Work required: Go to the line containing "MATRIX1 pin CS: D5 -> A7" and return it and each line after it exactly, through the end of the data below, and nothing more.

[[ Dataset records open ]]

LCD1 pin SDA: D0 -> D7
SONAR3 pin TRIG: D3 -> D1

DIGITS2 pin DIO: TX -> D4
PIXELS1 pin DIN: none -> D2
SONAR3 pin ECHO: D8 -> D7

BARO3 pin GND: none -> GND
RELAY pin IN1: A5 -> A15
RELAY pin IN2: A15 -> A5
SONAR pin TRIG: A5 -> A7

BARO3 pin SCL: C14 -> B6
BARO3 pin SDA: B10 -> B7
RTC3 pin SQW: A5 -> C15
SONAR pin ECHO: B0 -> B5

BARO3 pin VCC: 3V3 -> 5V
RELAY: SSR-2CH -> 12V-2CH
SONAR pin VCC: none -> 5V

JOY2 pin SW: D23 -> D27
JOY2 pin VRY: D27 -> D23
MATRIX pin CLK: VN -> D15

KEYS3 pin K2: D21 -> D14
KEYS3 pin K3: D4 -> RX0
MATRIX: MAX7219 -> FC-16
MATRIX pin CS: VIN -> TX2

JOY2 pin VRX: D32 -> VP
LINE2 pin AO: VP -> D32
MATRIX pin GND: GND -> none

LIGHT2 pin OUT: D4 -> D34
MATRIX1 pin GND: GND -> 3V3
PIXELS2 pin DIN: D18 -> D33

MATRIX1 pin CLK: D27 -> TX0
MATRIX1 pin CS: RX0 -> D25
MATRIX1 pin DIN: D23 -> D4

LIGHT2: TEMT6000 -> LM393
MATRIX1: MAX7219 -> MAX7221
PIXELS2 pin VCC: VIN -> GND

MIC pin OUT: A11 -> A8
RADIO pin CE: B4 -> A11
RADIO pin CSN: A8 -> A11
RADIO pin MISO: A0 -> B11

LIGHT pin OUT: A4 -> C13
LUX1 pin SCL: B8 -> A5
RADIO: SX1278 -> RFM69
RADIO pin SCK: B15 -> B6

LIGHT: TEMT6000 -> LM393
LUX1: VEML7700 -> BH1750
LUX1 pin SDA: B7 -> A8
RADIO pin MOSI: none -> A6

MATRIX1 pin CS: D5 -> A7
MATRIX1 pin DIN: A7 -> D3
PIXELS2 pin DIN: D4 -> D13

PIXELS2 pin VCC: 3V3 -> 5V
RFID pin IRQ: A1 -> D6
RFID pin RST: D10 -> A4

[[ Dataset records closed ]]

Response below:
MATRIX1 pin CS: D5 -> A7
MATRIX1 pin DIN: A7 -> D3
PIXELS2 pin DIN: D4 -> D13

PIXELS2 pin VCC: 3V3 -> 5V
RFID pin IRQ: A1 -> D6
RFID pin RST: D10 -> A4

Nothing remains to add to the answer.